Brief
What is needed here is each entry reproduced exactly, without its pictures.

Records shown
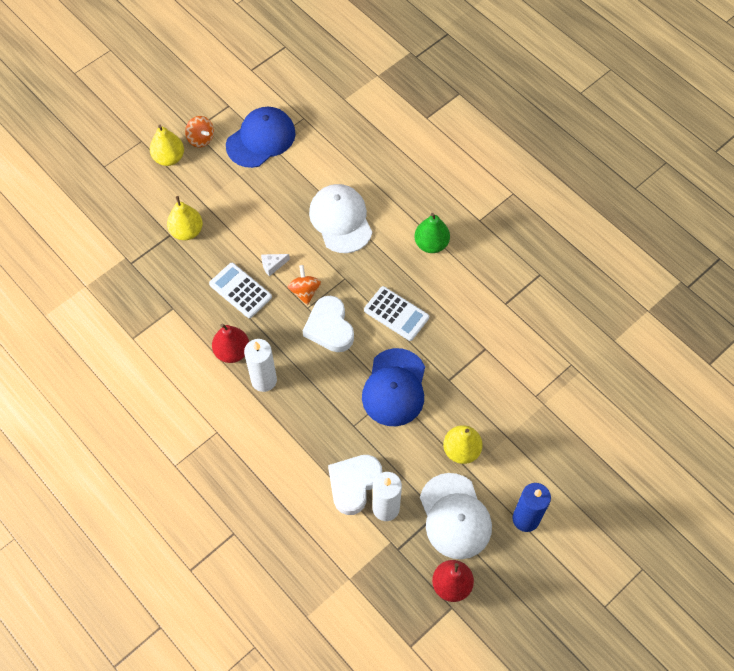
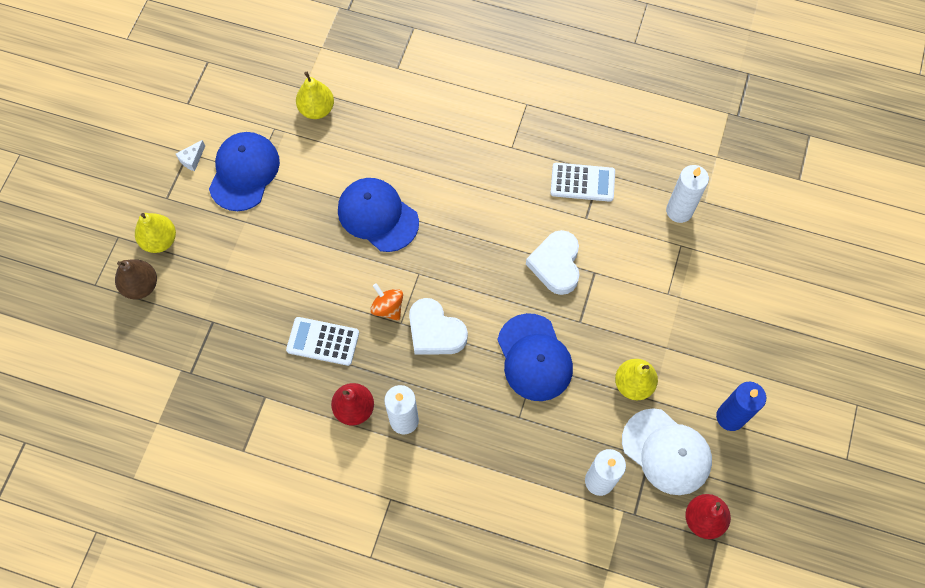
camera: 30 degrees left, 5 degrees up
(135, 183) = (141, 286): none -> brown pear
(187, 231) = (228, 308): yellow pear -> yellow pear (317, 109)
(201, 139) = (181, 203): orange spinning top -> none
(273, 265) = (339, 298): white cheese -> white cheese (192, 159)
(341, 220) = (378, 216): white cap -> blue cap
(354, 484) = (555, 475): white heart -> white heart (556, 264)
(396, 314) = (490, 283): white calculator -> white calculator (582, 182)
(431, 244) = (480, 195): green pear -> none
(587, 337) = (679, 211): none -> white candle

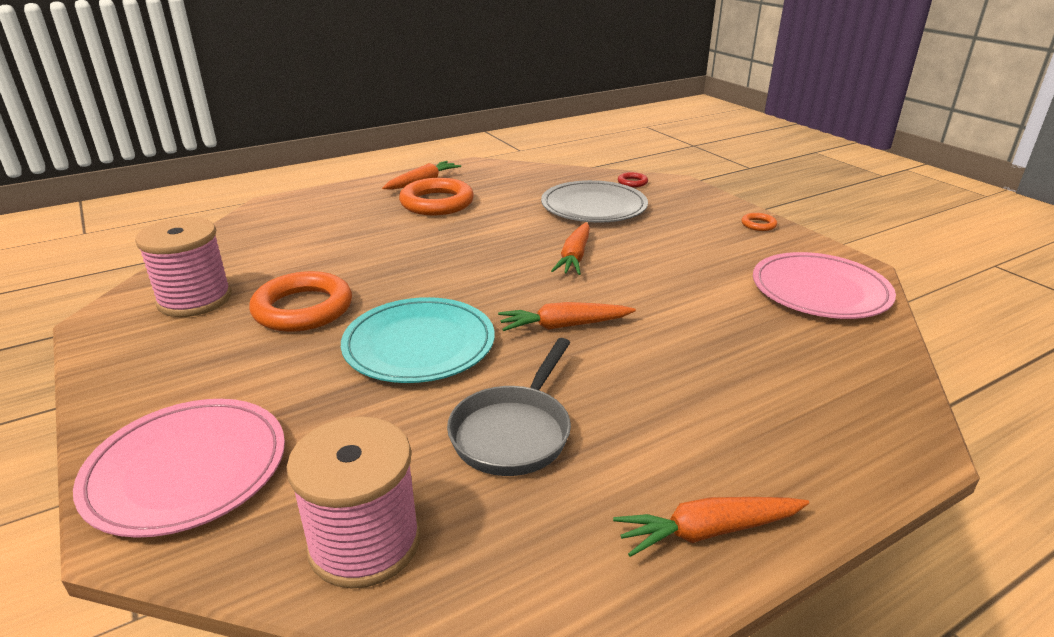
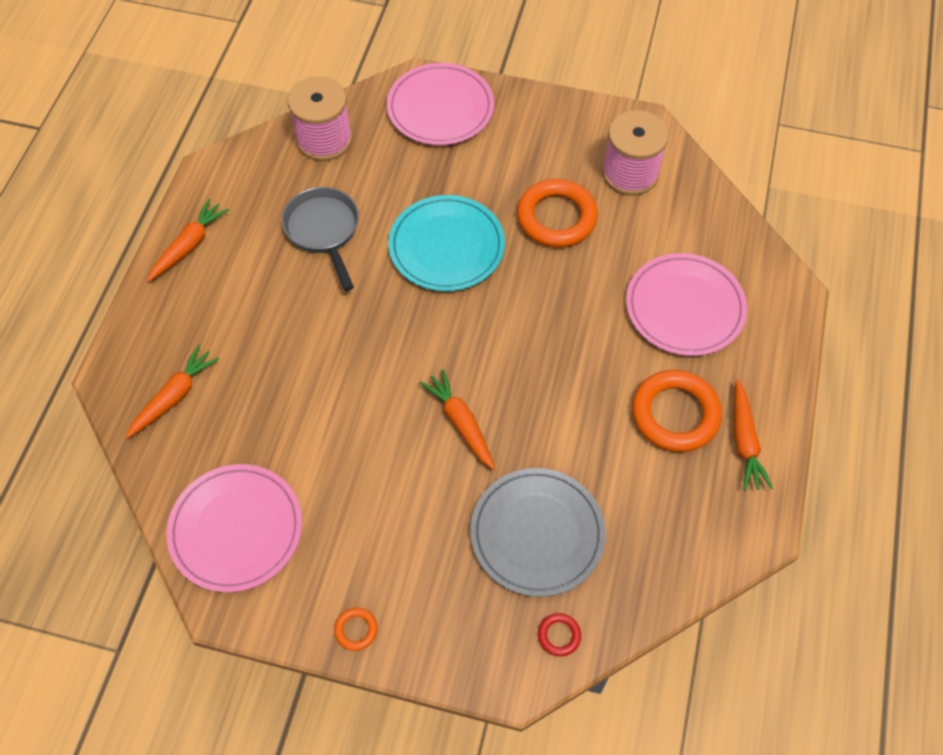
camera: 135 degrees right, 30 degrees up
(336, 228) = (684, 307): none -> pink plate
(564, 326) = (382, 331): orange carrot -> orange carrot (174, 396)

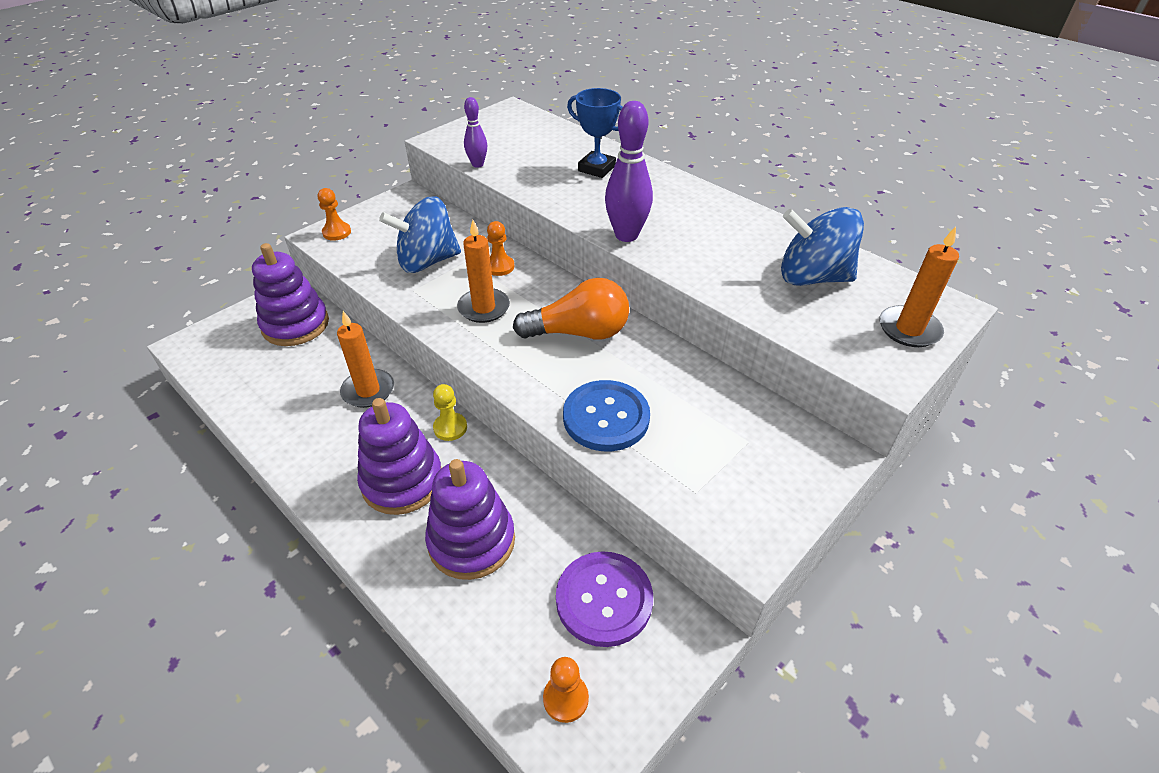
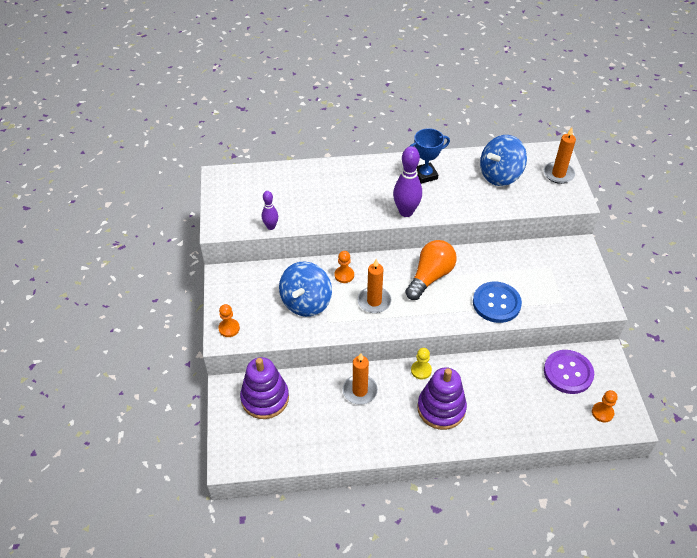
camera: 50 degrees left, 5 degrees up
(471, 541) = (501, 401): purple stacking toy -> none
(596, 168) = (331, 183): blue trophy -> blue trophy (425, 175)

Response area
camera: 30 degrees left, 5 degrees up
(135, 183) = (141, 286): none -> brown pear
(187, 231) = (228, 308): yellow pear -> yellow pear (317, 109)
(201, 139) = (181, 203): orange spinning top -> none
(273, 265) = (339, 298): white cheese -> white cheese (192, 159)
(341, 220) = (378, 216): white cap -> blue cap
(354, 484) = (555, 475): white heart -> white heart (556, 264)
(396, 314) = (490, 283): white calculator -> white calculator (582, 182)
(431, 244) = (480, 195): green pear -> none
(587, 337) = (679, 211): none -> white candle

camera: 135 degrees right, 30 degrees up
(336, 228) = (684, 307): none -> pink plate
(564, 326) = (382, 331): orange carrot -> orange carrot (174, 396)

camera: 50 degrees left, 5 degrees up
(471, 541) = (501, 401): purple stacking toy -> none
(596, 168) = (331, 183): blue trophy -> blue trophy (425, 175)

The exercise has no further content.